■ Exercise directions ■
Please return exactly the lines from the one containing "brown bottle [364,237,398,329]" through the end of the records, including both.

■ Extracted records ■
--------

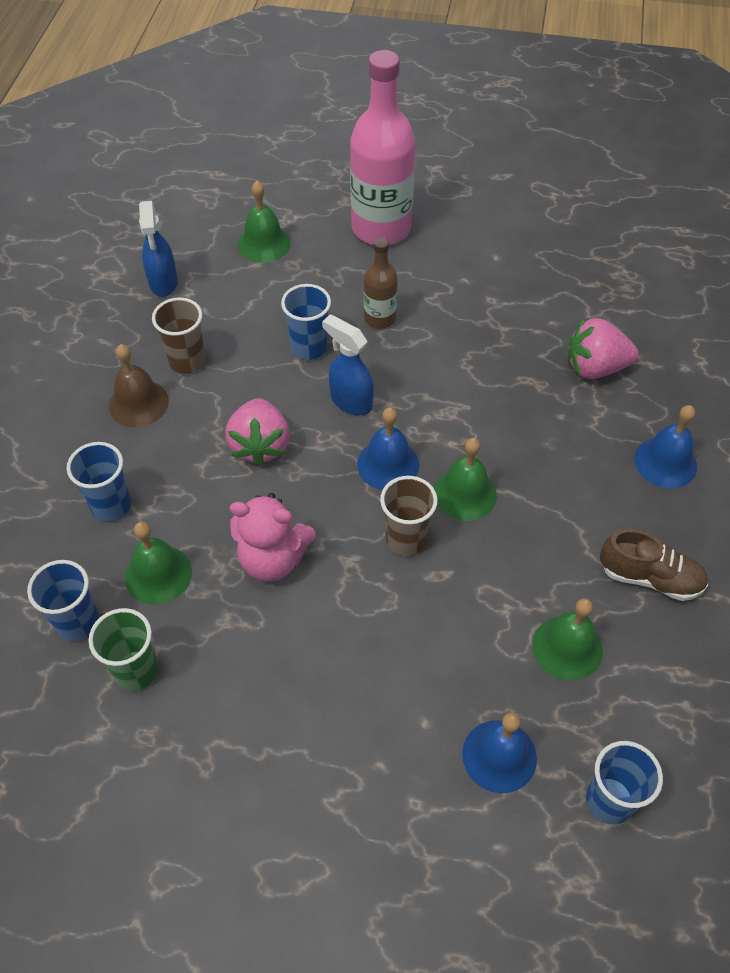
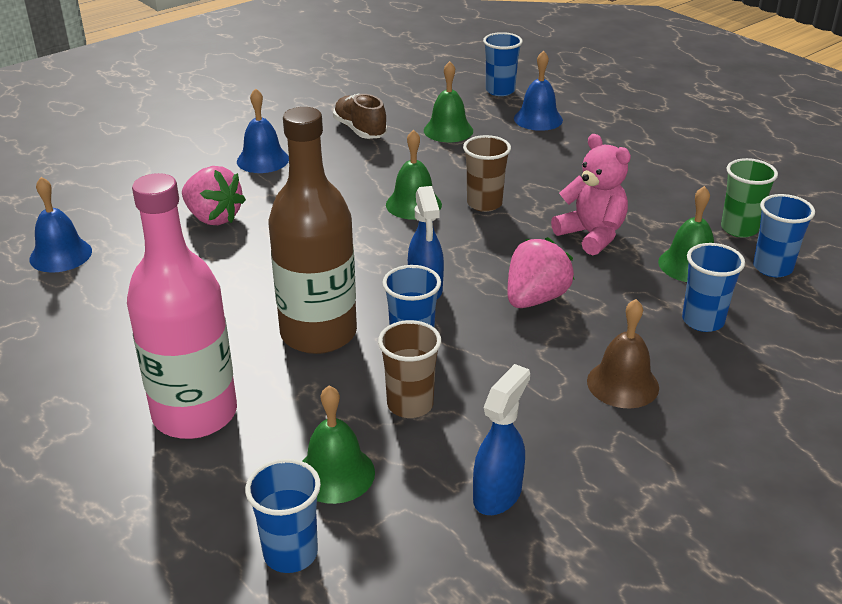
camera: 140 degrees left, 20 degrees down
brown cup [152,298,205,374] -> brown cup moved to [378,320,441,418]
blue bell [357,407,419,490] -> blue bell moved to [29,177,92,273]
brown bottle [364,237,398,329] -> brown bottle [269,107,357,354], size x1.99
none -> blue cup [245,459,321,573]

--------

■ Reply ■
brown bottle [364,237,398,329] -> brown bottle [269,107,357,354], size x1.99
none -> blue cup [245,459,321,573]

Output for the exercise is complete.